EXERCISE GOAL ▸
Copy out every one of the entries below word for word, changing nothing.

Entries from a spatial question set:
-- start --

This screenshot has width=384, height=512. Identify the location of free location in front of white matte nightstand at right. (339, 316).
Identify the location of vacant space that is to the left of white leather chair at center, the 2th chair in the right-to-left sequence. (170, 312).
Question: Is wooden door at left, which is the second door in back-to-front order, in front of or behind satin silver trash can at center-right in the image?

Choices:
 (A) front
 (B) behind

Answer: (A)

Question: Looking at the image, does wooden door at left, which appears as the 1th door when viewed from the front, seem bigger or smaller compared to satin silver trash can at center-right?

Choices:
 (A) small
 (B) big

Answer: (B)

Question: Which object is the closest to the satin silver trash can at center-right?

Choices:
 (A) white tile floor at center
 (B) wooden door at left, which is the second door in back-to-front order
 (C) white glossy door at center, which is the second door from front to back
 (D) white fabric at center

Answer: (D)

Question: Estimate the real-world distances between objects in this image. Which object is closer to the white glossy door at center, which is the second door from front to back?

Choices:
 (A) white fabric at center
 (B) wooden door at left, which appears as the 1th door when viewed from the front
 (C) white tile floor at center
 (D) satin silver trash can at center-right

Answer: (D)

-- end --

ANSWER TO THE EXERCISE ▸
This screenshot has width=384, height=512. Identify the location of free location in front of white matte nightstand at right. (339, 316).
Identify the location of vacant space that is to the left of white leather chair at center, the 2th chair in the right-to-left sequence. (170, 312).
Question: Is wooden door at left, which is the second door in back-to-front order, in front of or behind satin silver trash can at center-right in the image?

Choices:
 (A) front
 (B) behind

Answer: (A)

Question: Looking at the image, does wooden door at left, which appears as the 1th door when viewed from the front, seem bigger or smaller compared to satin silver trash can at center-right?

Choices:
 (A) small
 (B) big

Answer: (B)

Question: Which object is the closest to the satin silver trash can at center-right?

Choices:
 (A) white tile floor at center
 (B) wooden door at left, which is the second door in back-to-front order
 (C) white glossy door at center, which is the second door from front to back
 (D) white fabric at center

Answer: (D)

Question: Estimate the real-world distances between objects in this image. Which object is closer to the white glossy door at center, which is the second door from front to back?

Choices:
 (A) white fabric at center
 (B) wooden door at left, which appears as the 1th door when viewed from the front
 (C) white tile floor at center
 (D) satin silver trash can at center-right

Answer: (D)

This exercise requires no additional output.